▶ _THE PROBLEM_: Below are some records. Set down exactly the line holding "JOY2 pin SW: GP11 -> GP21" and every later line through the end, omitting the pictures.

▶ _RAW DATA_:
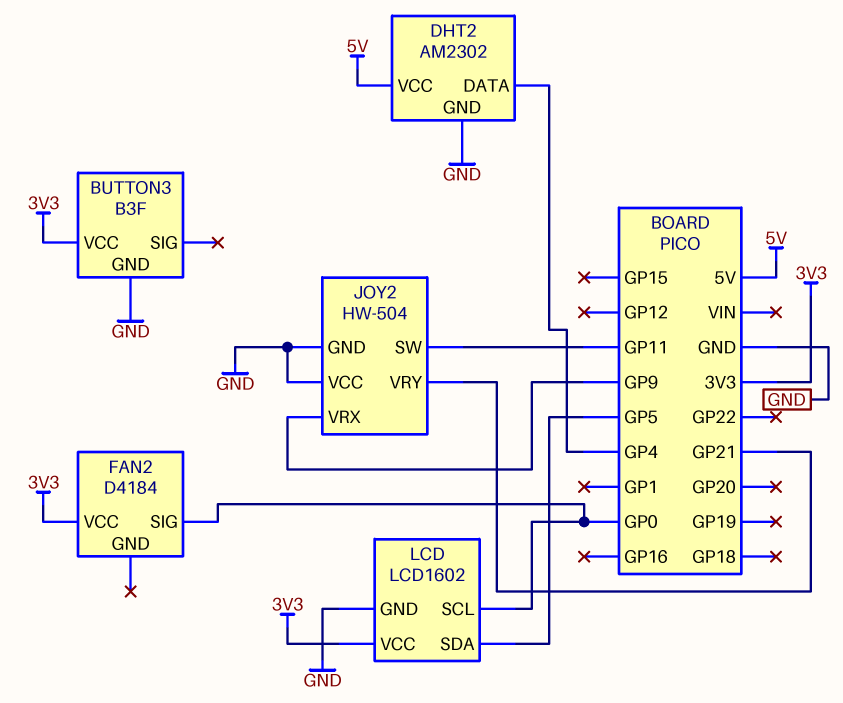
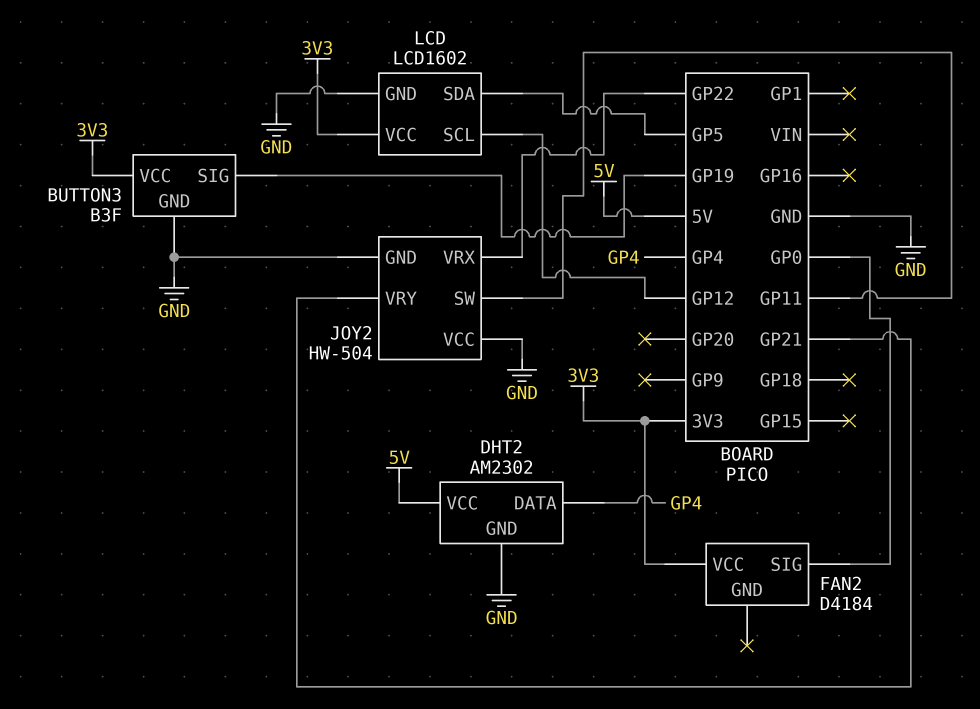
BUTTON3 pin SIG: none -> GP19
JOY2 pin VRX: GP9 -> GP22
LCD pin SCL: GP0 -> GP12

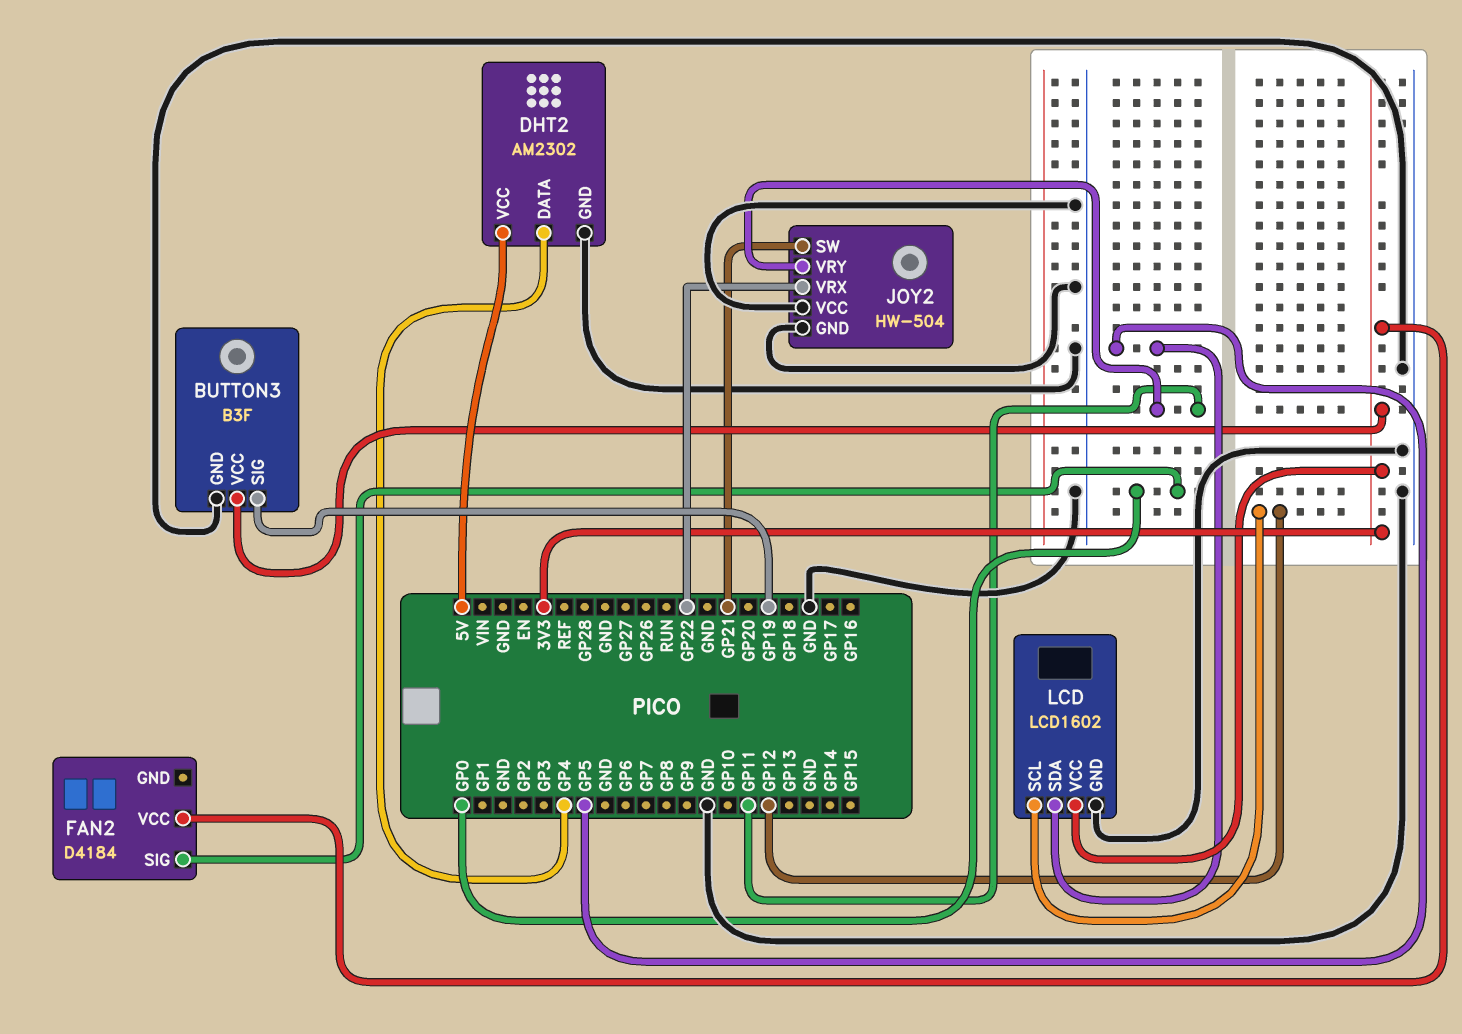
JOY2 pin SW: GP11 -> GP21
JOY2 pin VRY: GP21 -> GP11

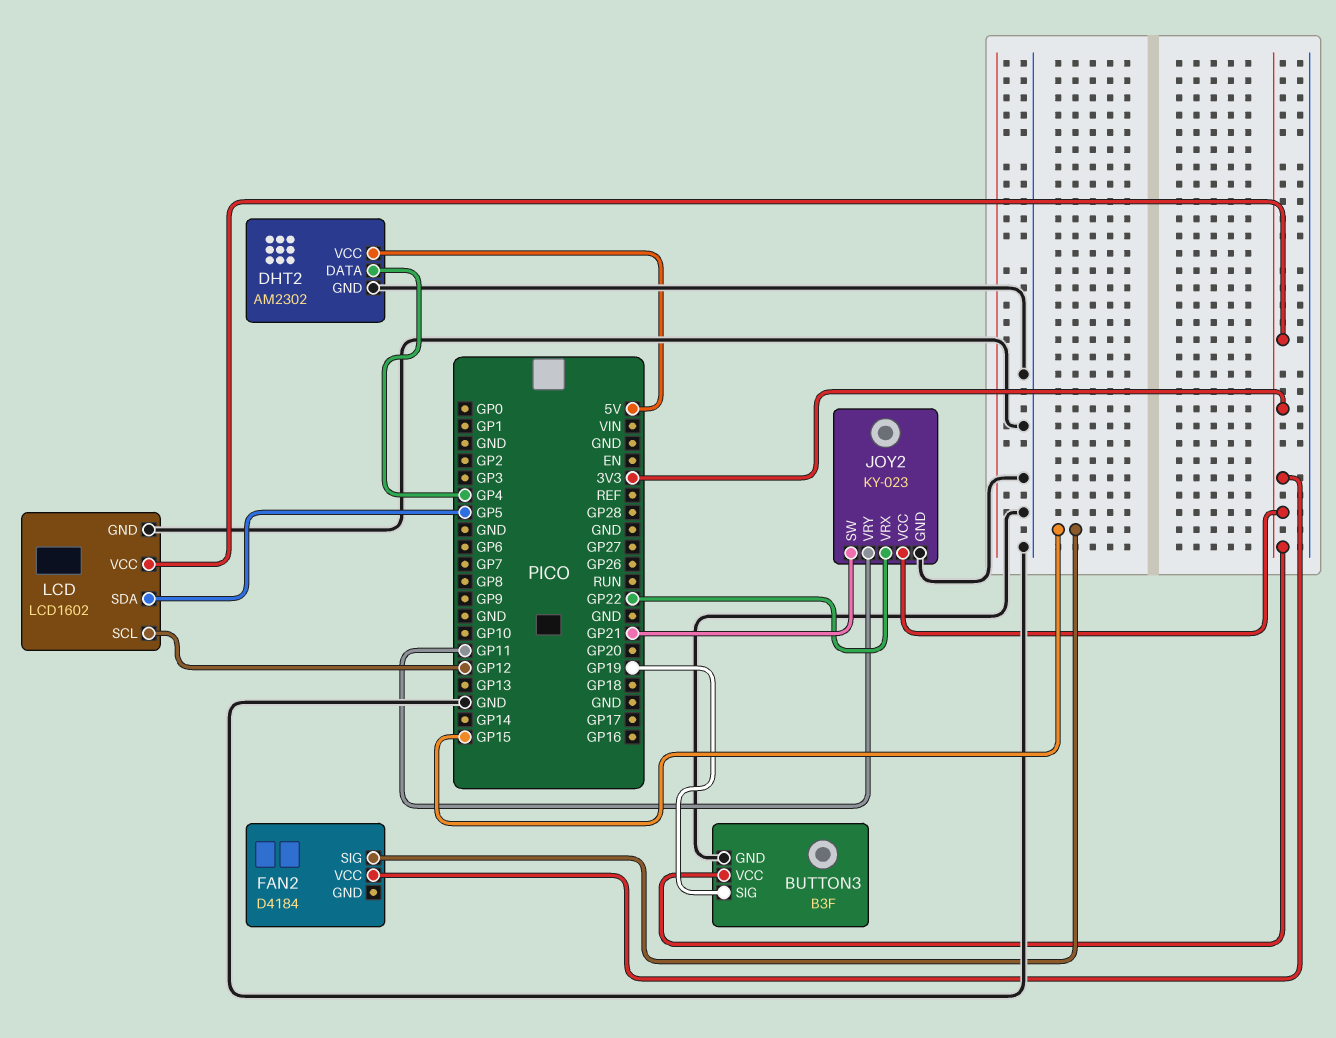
FAN2 pin SIG: GP0 -> GP15
JOY2: HW-504 -> KY-023
JOY2 pin VCC: GND -> 3V3

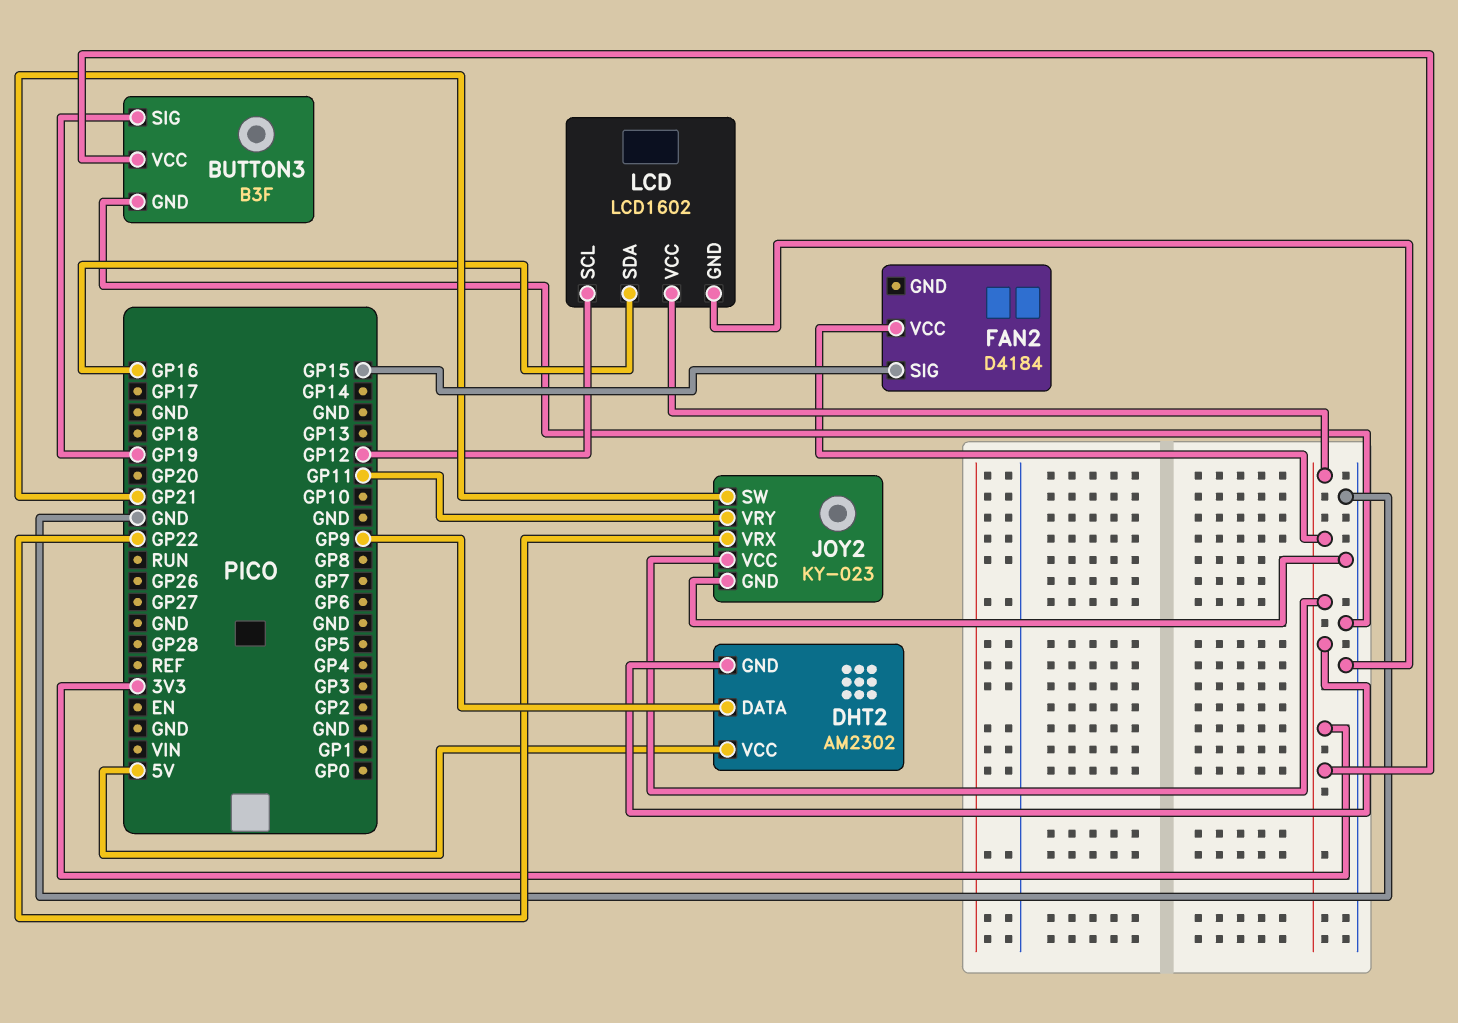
DHT2 pin DATA: GP4 -> GP9
DHT2 pin GND: GND -> 3V3
LCD pin SDA: GP5 -> GP16

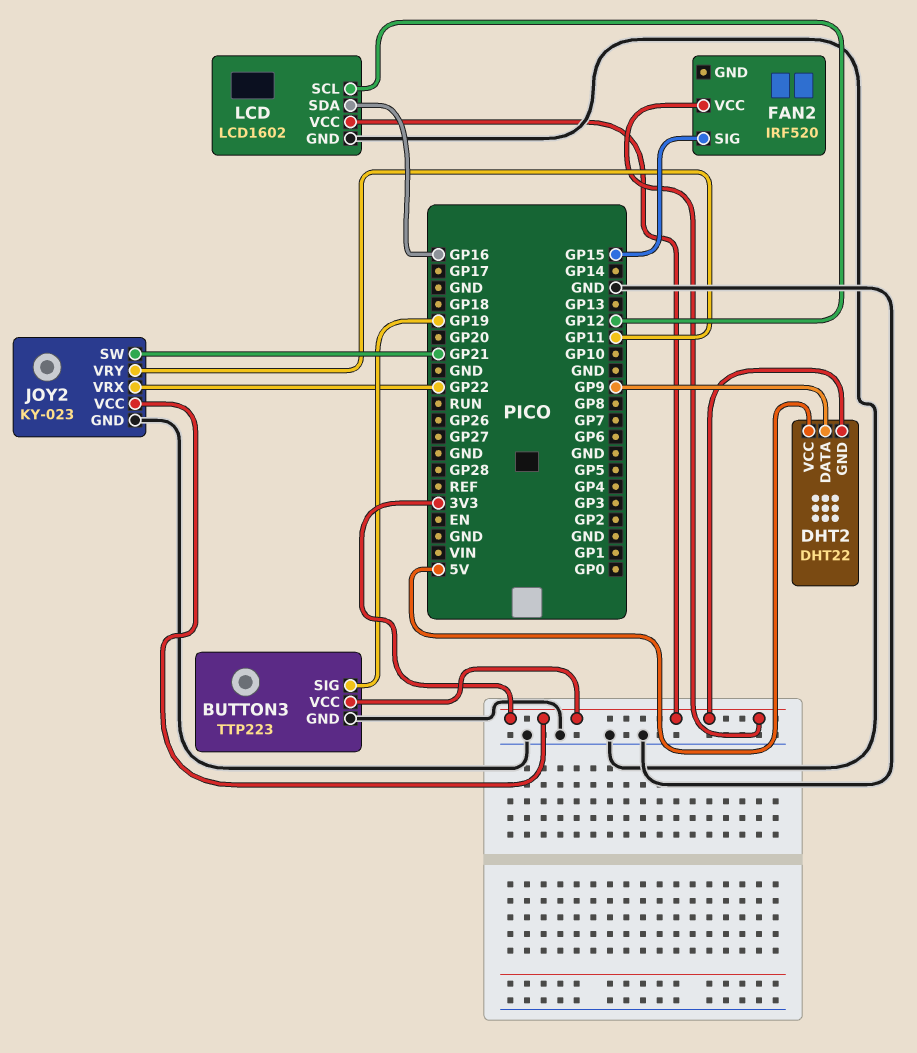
BUTTON3: B3F -> TTP223
DHT2: AM2302 -> DHT22
FAN2: D4184 -> IRF520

▶ _WRITTEN RESPONSE_:
JOY2 pin SW: GP11 -> GP21
JOY2 pin VRY: GP21 -> GP11

FAN2 pin SIG: GP0 -> GP15
JOY2: HW-504 -> KY-023
JOY2 pin VCC: GND -> 3V3

DHT2 pin DATA: GP4 -> GP9
DHT2 pin GND: GND -> 3V3
LCD pin SDA: GP5 -> GP16

BUTTON3: B3F -> TTP223
DHT2: AM2302 -> DHT22
FAN2: D4184 -> IRF520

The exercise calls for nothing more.